* **Exercise directions**:
Retype every entry word for word. Omit the pictures.

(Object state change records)
=== Section Start ===

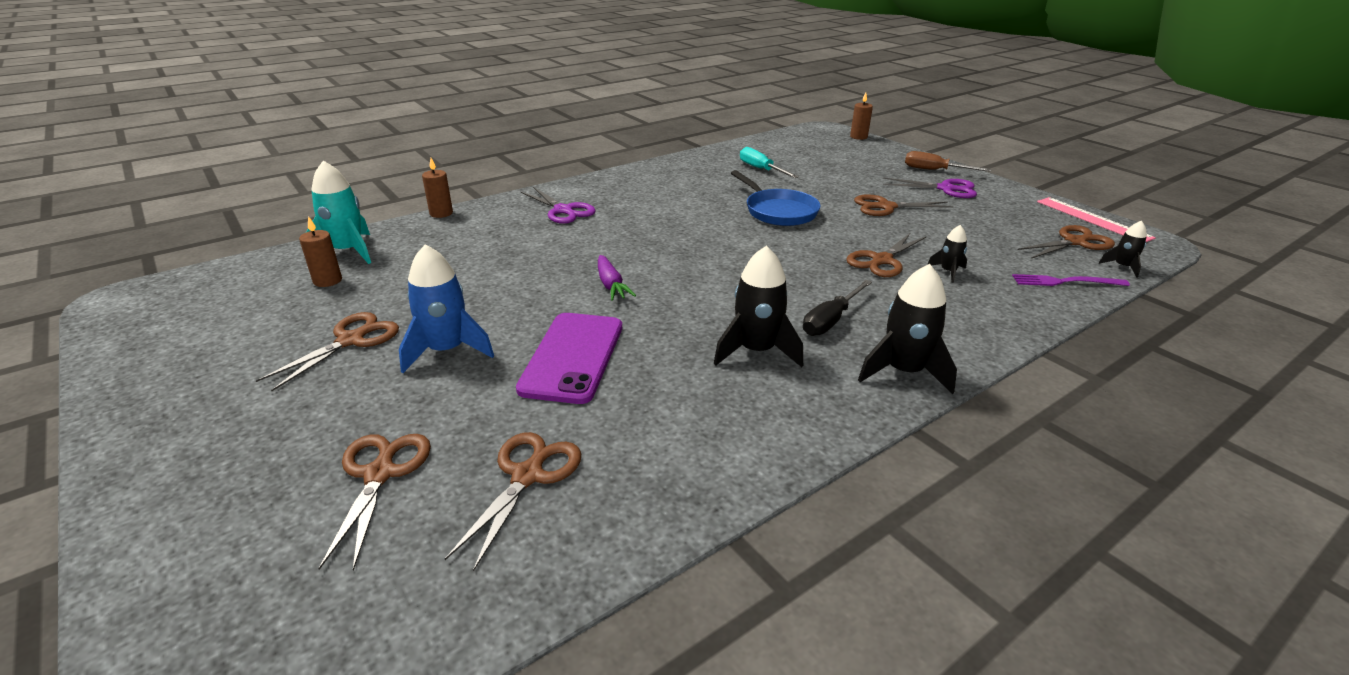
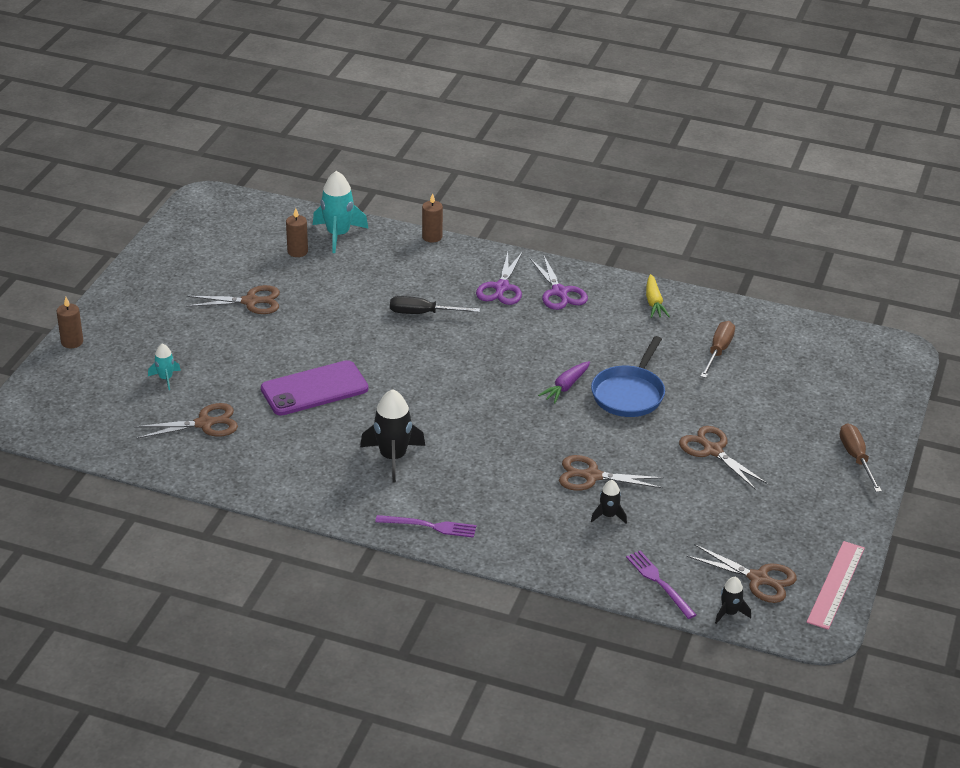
camera: 55 degrees right, 5 degrees up
brown scissors [318,434,431,571] -> turquoise rocket [148,343,181,390]
blue rocket [399,244,494,373] -> none
purple carrot [598,255,636,301] -> purple carrot moved to [538,361,590,403]
turquoise screwdriver [740,147,799,178] -> brown screwdriver [700,321,735,378]
black screwdriver [803,280,872,336] -> black screwdriver moved to [390,296,480,314]
brown candle [850,92,873,140] -> brown candle moved to [57,297,83,348]
black rocket [858,264,957,394] -> purple fork [375,515,476,538]
purple scissors [883,177,977,198] -> purple scissors moved to [530,254,588,310]
none -> yellow carrot [646,274,670,318]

=== Section End ===

* **Expected output**:
camera: 55 degrees right, 5 degrees up
brown scissors [318,434,431,571] -> turquoise rocket [148,343,181,390]
blue rocket [399,244,494,373] -> none
purple carrot [598,255,636,301] -> purple carrot moved to [538,361,590,403]
turquoise screwdriver [740,147,799,178] -> brown screwdriver [700,321,735,378]
black screwdriver [803,280,872,336] -> black screwdriver moved to [390,296,480,314]
brown candle [850,92,873,140] -> brown candle moved to [57,297,83,348]
black rocket [858,264,957,394] -> purple fork [375,515,476,538]
purple scissors [883,177,977,198] -> purple scissors moved to [530,254,588,310]
none -> yellow carrot [646,274,670,318]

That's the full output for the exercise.